Required work: In the records below, find the line with "pink house [541,271,610,340]" and the line with "purple notebook [667,295,743,335]". Print both exactly, along with every line between them, and no other line.

Materials provided:

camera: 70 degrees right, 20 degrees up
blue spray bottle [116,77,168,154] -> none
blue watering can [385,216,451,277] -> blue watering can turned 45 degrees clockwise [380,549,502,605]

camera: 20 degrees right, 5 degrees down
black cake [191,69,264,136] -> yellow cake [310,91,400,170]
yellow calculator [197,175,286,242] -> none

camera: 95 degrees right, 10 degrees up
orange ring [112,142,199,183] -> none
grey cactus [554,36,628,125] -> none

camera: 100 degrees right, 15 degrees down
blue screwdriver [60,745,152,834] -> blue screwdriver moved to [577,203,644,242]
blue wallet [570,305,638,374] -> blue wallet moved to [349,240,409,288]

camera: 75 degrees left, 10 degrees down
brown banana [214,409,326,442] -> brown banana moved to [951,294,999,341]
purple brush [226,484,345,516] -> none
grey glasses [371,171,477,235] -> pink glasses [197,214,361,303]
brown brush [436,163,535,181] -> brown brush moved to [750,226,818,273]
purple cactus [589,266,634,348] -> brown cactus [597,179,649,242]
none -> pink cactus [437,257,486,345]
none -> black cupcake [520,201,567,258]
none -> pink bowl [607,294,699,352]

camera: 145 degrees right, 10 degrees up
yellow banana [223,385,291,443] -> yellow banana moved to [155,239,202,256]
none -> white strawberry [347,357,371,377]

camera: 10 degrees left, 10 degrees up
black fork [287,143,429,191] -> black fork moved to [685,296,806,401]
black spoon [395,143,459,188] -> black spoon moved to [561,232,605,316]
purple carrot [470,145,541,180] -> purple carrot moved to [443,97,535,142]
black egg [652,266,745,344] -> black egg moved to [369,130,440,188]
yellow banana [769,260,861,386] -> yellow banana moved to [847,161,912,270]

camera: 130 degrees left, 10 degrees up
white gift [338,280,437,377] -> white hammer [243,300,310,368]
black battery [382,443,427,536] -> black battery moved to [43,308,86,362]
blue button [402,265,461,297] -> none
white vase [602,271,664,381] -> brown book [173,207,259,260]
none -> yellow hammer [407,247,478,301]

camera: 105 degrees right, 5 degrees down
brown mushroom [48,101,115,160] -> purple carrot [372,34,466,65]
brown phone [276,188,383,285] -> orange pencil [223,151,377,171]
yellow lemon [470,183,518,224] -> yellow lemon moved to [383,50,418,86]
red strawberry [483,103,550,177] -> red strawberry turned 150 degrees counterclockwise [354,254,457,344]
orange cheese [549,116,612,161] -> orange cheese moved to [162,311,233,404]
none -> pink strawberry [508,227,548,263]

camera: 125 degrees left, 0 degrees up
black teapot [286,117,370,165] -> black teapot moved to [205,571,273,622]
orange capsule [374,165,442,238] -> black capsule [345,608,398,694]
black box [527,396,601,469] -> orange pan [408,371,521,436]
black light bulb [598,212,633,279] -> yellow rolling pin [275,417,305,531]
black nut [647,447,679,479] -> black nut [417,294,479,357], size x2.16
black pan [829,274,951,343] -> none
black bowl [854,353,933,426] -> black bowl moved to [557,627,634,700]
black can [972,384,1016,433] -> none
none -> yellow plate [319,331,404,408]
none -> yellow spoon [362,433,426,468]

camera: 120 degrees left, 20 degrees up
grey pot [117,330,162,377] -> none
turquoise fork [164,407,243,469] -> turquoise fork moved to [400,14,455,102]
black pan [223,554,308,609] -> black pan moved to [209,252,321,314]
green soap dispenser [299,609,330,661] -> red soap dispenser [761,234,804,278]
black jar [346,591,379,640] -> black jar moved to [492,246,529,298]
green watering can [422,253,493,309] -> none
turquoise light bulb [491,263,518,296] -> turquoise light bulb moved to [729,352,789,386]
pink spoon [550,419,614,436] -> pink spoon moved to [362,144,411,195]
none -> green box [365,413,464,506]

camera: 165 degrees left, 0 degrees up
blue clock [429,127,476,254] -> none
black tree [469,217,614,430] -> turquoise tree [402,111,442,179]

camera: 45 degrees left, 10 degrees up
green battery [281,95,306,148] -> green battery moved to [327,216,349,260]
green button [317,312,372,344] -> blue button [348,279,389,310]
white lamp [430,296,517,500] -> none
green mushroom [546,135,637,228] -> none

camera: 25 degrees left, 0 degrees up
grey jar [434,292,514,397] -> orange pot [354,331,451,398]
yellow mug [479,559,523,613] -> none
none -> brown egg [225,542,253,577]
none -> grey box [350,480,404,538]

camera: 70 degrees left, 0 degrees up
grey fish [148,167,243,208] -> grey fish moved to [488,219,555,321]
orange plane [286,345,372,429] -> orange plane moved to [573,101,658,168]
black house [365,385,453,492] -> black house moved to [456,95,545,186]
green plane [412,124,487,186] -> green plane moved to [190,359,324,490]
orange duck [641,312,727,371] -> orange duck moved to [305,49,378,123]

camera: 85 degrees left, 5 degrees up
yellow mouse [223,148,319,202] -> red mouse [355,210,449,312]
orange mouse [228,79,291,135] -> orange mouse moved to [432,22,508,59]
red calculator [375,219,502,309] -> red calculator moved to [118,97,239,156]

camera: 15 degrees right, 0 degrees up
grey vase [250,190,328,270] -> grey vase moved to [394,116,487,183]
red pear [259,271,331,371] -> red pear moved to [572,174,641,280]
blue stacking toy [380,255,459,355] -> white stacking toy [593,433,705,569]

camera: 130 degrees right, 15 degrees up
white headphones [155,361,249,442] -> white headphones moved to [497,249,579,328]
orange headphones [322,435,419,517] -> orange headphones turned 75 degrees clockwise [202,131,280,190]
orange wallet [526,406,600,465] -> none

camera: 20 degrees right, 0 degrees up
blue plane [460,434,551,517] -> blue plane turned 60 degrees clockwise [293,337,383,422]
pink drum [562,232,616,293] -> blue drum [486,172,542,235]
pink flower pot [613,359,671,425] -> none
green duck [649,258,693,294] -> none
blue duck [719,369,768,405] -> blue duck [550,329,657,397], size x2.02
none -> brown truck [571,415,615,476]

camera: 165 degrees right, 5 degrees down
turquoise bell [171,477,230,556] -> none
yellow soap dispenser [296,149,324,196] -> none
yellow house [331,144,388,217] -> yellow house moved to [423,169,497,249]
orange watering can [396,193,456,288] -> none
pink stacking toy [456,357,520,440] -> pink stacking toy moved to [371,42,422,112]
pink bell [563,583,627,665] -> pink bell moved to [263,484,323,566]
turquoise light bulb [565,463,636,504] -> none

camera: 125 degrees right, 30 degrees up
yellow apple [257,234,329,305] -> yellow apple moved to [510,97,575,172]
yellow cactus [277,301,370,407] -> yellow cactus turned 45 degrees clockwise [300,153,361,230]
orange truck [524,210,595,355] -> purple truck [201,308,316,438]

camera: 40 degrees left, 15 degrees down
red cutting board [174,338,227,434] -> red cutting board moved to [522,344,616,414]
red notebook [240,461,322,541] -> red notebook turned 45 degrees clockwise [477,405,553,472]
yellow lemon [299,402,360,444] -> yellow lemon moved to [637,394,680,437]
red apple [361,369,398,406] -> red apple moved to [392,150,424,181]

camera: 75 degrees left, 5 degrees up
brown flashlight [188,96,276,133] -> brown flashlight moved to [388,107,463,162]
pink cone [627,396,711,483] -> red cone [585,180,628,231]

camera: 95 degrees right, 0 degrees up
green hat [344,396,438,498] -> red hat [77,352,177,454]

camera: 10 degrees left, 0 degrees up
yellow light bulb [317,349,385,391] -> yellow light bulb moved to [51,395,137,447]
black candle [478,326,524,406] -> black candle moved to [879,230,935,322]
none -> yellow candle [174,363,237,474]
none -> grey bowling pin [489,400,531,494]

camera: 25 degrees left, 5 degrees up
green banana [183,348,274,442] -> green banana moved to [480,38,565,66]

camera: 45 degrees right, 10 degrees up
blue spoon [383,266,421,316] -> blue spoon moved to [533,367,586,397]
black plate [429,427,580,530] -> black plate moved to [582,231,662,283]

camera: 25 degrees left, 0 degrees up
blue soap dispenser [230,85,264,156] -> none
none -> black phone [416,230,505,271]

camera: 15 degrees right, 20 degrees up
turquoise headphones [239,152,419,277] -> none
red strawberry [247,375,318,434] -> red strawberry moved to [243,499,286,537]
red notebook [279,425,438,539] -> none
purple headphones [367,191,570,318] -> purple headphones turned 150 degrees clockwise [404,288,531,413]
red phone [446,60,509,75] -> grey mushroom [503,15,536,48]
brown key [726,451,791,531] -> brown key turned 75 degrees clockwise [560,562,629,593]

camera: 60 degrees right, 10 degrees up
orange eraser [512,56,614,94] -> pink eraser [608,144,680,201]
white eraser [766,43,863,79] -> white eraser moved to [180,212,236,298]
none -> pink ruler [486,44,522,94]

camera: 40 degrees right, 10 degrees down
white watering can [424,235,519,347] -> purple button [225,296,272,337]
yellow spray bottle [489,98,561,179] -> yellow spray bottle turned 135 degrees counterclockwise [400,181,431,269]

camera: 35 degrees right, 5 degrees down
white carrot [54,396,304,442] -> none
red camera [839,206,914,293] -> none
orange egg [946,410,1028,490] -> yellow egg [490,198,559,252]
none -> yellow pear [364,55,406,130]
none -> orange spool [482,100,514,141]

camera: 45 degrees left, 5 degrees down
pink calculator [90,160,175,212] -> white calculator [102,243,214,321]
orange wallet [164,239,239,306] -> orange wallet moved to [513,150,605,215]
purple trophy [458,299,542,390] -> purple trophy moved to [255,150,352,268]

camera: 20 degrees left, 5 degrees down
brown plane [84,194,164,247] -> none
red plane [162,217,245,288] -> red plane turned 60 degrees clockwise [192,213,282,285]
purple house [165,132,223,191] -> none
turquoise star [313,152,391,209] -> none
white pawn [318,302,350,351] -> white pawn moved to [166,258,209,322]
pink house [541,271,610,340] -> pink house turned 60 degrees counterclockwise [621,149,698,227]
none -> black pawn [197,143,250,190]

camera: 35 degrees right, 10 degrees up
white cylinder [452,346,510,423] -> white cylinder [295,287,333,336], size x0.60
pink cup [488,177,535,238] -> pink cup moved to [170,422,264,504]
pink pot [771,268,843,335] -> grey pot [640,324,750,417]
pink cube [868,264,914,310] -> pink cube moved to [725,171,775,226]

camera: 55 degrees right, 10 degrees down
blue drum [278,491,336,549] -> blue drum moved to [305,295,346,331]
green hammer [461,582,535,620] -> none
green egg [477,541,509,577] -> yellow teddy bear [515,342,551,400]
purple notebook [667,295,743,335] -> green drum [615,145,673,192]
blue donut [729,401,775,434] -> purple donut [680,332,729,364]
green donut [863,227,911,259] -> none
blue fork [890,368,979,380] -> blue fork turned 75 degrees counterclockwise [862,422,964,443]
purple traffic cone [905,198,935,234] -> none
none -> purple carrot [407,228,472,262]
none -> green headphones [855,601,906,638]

Written response:
pink house [541,271,610,340] -> pink house turned 60 degrees counterclockwise [621,149,698,227]
none -> black pawn [197,143,250,190]

camera: 35 degrees right, 10 degrees up
white cylinder [452,346,510,423] -> white cylinder [295,287,333,336], size x0.60
pink cup [488,177,535,238] -> pink cup moved to [170,422,264,504]
pink pot [771,268,843,335] -> grey pot [640,324,750,417]
pink cube [868,264,914,310] -> pink cube moved to [725,171,775,226]

camera: 55 degrees right, 10 degrees down
blue drum [278,491,336,549] -> blue drum moved to [305,295,346,331]
green hammer [461,582,535,620] -> none
green egg [477,541,509,577] -> yellow teddy bear [515,342,551,400]
purple notebook [667,295,743,335] -> green drum [615,145,673,192]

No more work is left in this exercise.